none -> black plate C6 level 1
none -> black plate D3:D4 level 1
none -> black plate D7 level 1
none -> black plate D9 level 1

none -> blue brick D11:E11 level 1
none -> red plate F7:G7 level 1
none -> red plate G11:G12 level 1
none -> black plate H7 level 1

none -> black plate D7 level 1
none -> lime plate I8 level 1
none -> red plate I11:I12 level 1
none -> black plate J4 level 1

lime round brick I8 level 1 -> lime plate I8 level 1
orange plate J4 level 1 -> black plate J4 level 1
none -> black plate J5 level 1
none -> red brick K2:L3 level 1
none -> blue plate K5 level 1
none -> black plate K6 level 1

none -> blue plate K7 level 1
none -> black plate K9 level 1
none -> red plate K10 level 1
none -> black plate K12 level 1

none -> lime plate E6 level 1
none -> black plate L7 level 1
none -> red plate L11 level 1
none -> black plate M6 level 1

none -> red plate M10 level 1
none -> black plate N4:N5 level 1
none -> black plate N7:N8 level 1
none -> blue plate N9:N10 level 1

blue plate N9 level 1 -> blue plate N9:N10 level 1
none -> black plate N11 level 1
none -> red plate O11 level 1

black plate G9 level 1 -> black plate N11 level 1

________

__About this exercise__. Reproduce the line that contains "none -> black plate J4 level 1" and each line after it through the last line of the entries above, exactly; leave out all earlier lines.

__Solution below__.
none -> black plate J4 level 1

lime round brick I8 level 1 -> lime plate I8 level 1
orange plate J4 level 1 -> black plate J4 level 1
none -> black plate J5 level 1
none -> red brick K2:L3 level 1
none -> blue plate K5 level 1
none -> black plate K6 level 1

none -> blue plate K7 level 1
none -> black plate K9 level 1
none -> red plate K10 level 1
none -> black plate K12 level 1

none -> lime plate E6 level 1
none -> black plate L7 level 1
none -> red plate L11 level 1
none -> black plate M6 level 1

none -> red plate M10 level 1
none -> black plate N4:N5 level 1
none -> black plate N7:N8 level 1
none -> blue plate N9:N10 level 1

blue plate N9 level 1 -> blue plate N9:N10 level 1
none -> black plate N11 level 1
none -> red plate O11 level 1

black plate G9 level 1 -> black plate N11 level 1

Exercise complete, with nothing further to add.